[Stored items]
************

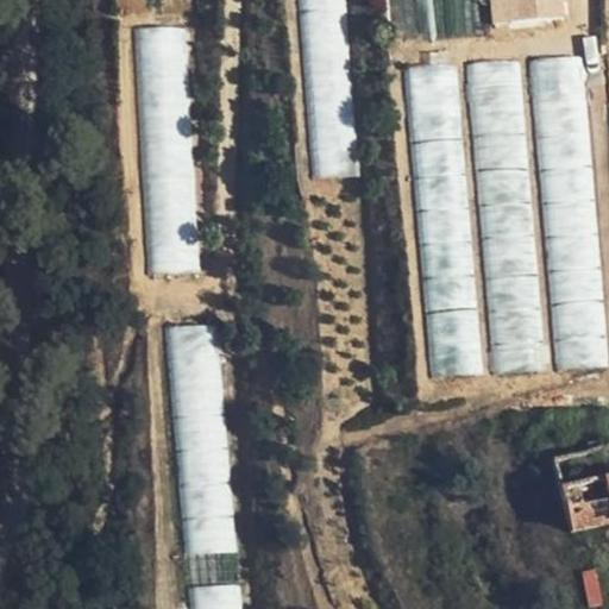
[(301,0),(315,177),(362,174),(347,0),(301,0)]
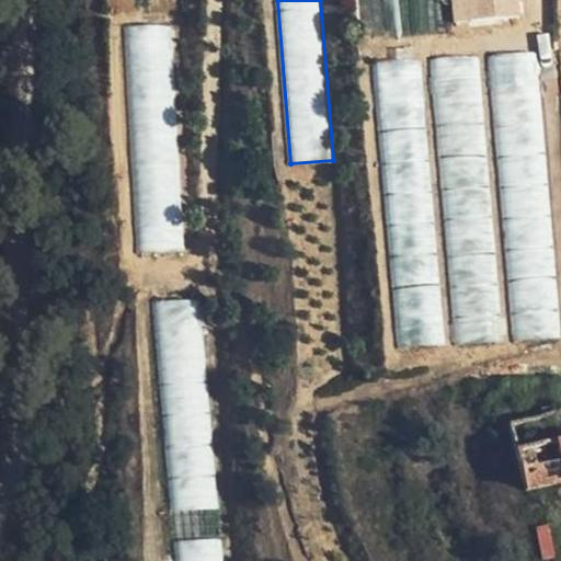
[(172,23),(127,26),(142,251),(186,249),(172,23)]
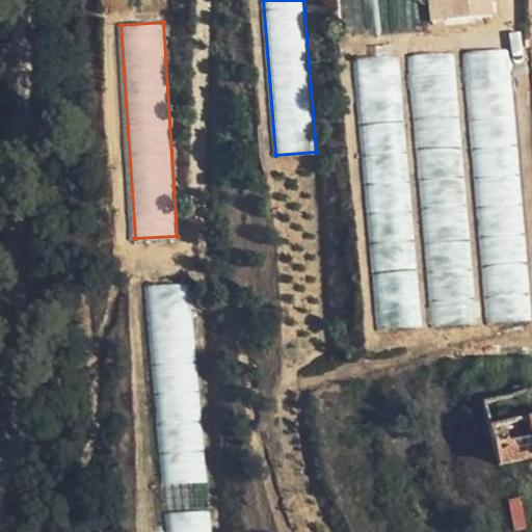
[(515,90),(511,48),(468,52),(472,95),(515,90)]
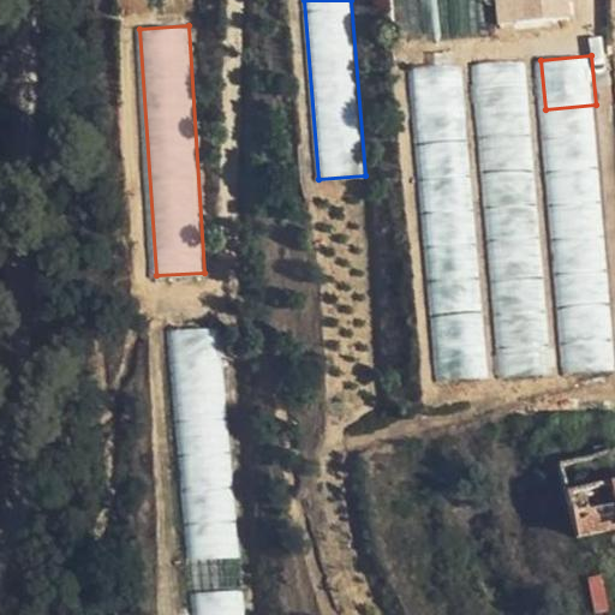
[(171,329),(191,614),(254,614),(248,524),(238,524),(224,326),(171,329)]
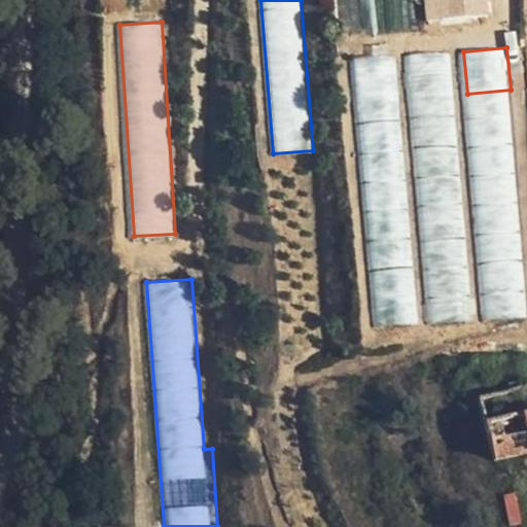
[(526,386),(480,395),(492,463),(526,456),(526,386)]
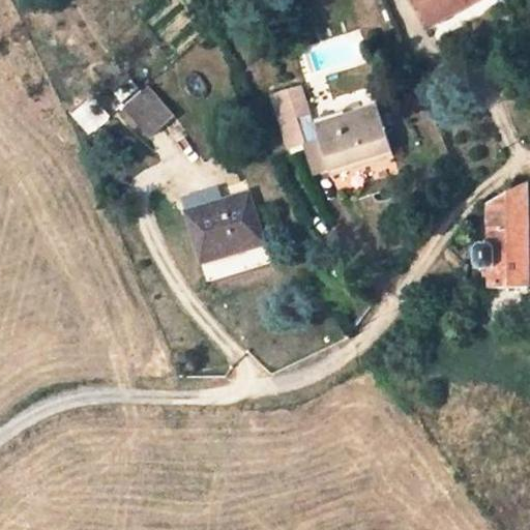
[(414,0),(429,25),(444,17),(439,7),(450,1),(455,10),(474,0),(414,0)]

************

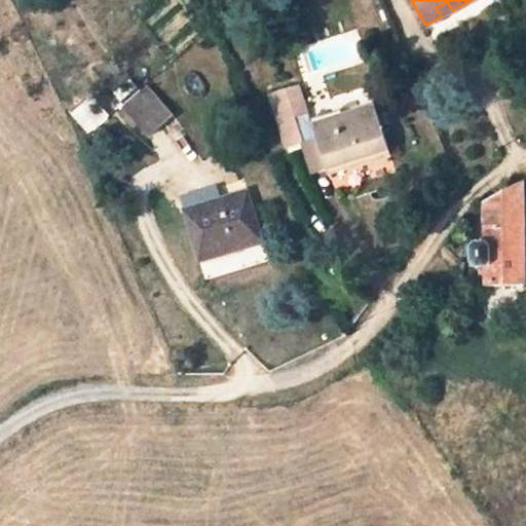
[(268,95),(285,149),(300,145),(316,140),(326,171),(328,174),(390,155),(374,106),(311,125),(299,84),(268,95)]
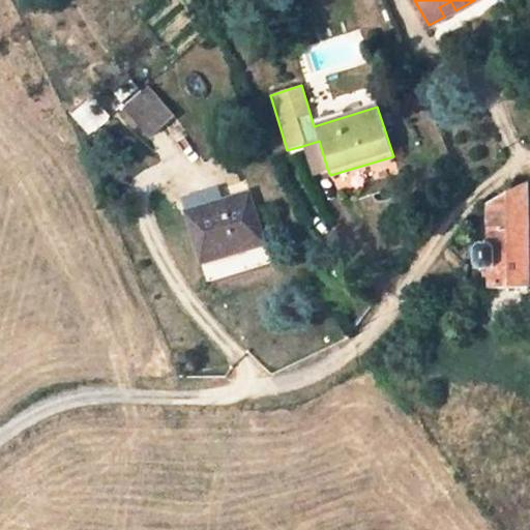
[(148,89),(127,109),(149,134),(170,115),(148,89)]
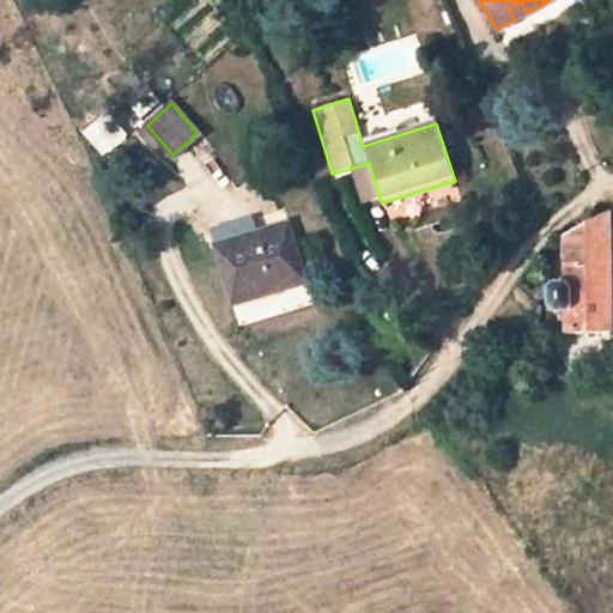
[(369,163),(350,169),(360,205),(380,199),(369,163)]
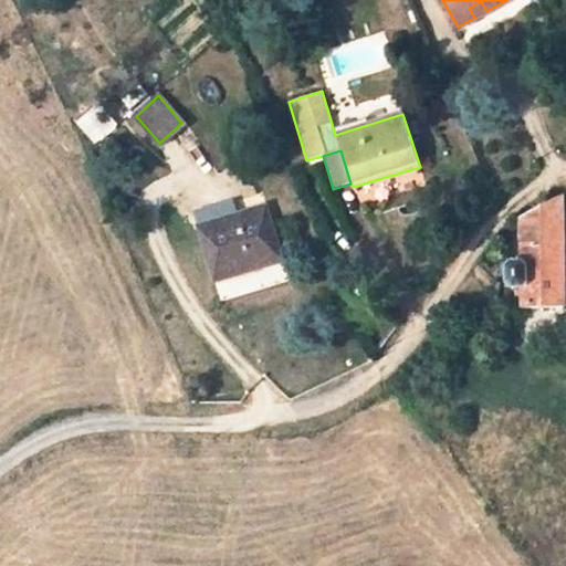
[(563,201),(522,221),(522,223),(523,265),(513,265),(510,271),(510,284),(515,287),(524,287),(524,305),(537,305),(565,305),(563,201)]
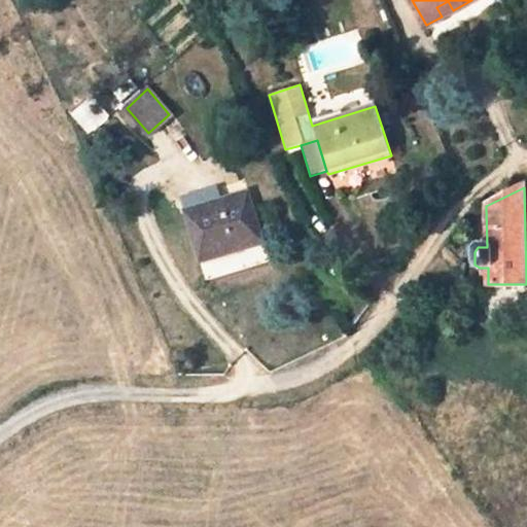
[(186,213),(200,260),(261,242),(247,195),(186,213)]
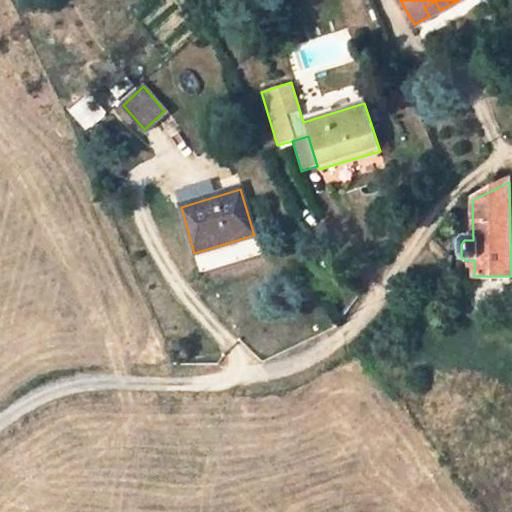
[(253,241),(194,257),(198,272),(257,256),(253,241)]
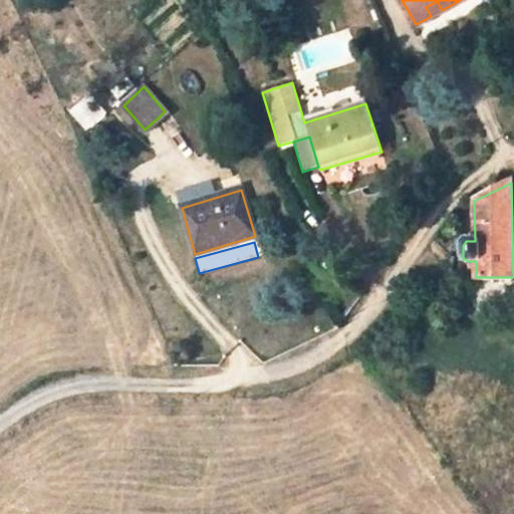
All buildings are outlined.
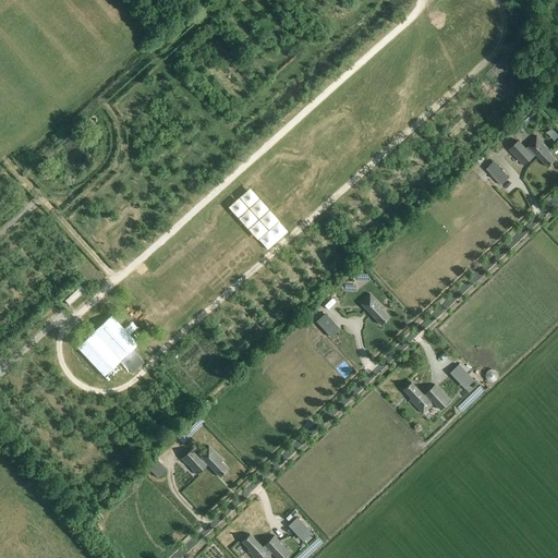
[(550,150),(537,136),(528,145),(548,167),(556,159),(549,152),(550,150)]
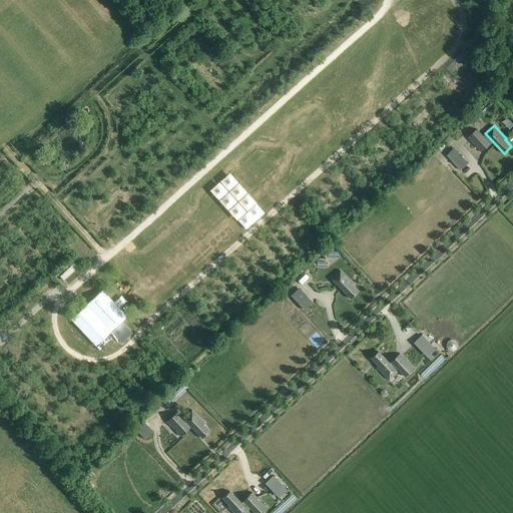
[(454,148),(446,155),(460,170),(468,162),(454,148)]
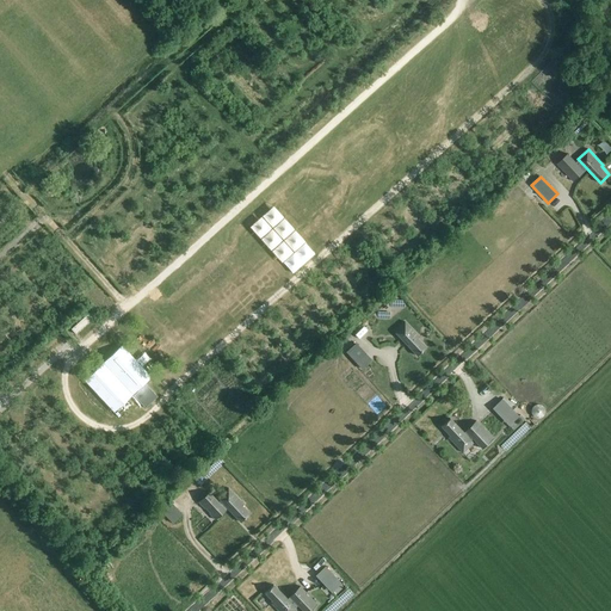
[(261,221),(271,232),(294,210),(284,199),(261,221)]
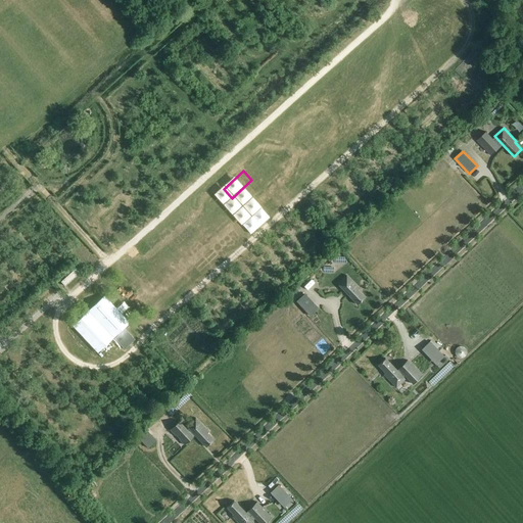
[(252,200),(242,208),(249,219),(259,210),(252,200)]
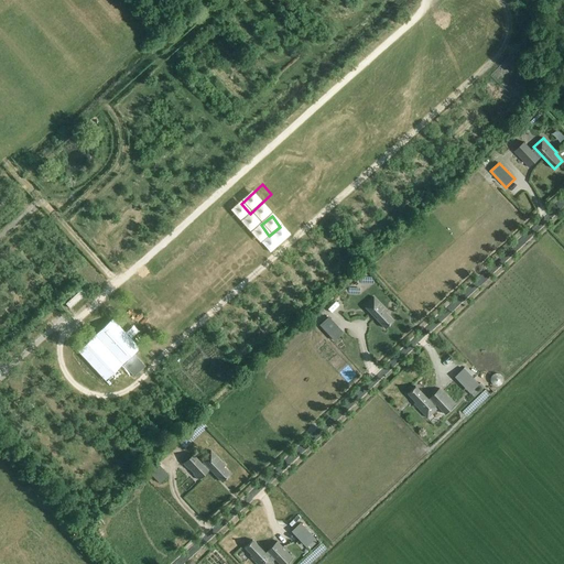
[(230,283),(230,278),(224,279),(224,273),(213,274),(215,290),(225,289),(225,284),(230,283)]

************

ASSIGNED TASK
Given the records above, return the lines starting at the one that holds "[(301,0),(315,177),(362,174),(347,0),(301,0)]" and ending at the one that holds "[(526,386),(480,395),(492,463),(526,456),(526,386)]", exactly, and nothing besides; leave every picture out.

ANSWER SECTION
[(301,0),(315,177),(362,174),(347,0),(301,0)]
[(172,23),(127,26),(142,251),(186,249),(172,23)]
[(515,90),(511,48),(468,52),(472,95),(515,90)]
[(171,329),(191,614),(254,614),(248,524),(238,524),(224,326),(171,329)]
[(526,386),(480,395),(492,463),(526,456),(526,386)]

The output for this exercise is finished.